Work out how many lines of the listing below include the string "degrees", and give that number alone.

● **Information shown**
# # # # # # #

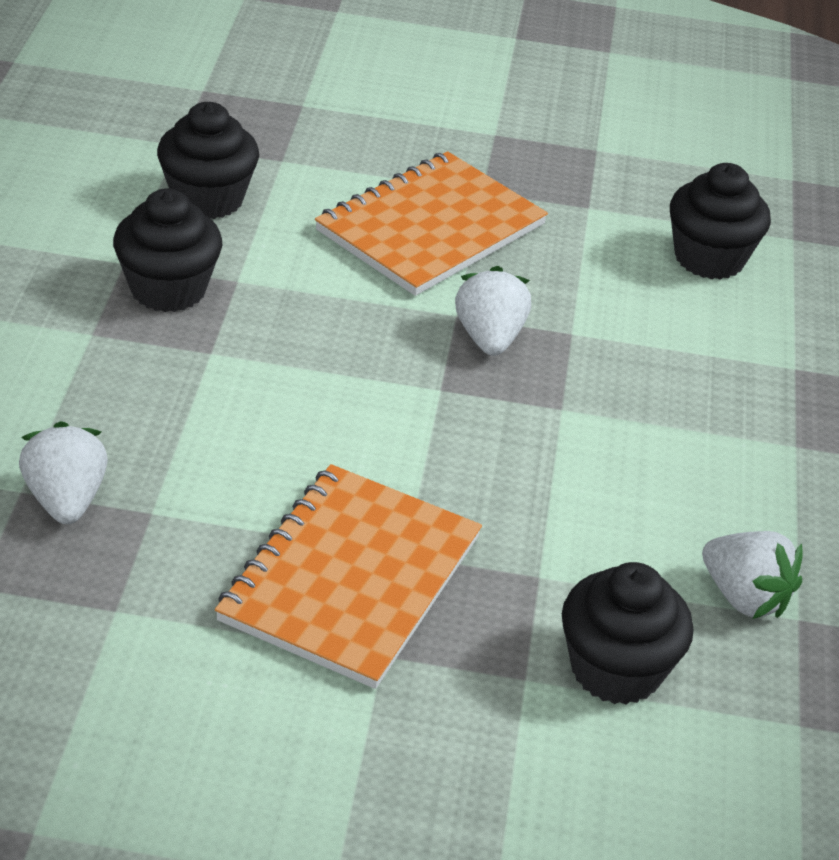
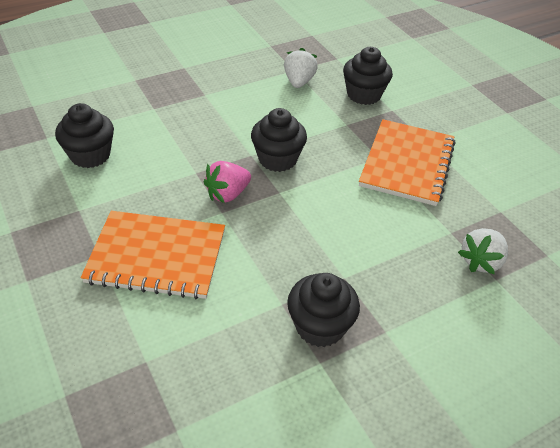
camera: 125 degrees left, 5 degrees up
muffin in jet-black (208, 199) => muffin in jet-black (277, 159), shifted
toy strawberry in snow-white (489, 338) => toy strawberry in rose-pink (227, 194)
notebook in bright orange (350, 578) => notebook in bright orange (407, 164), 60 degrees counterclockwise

# # # # # # #

● **Task solution**
2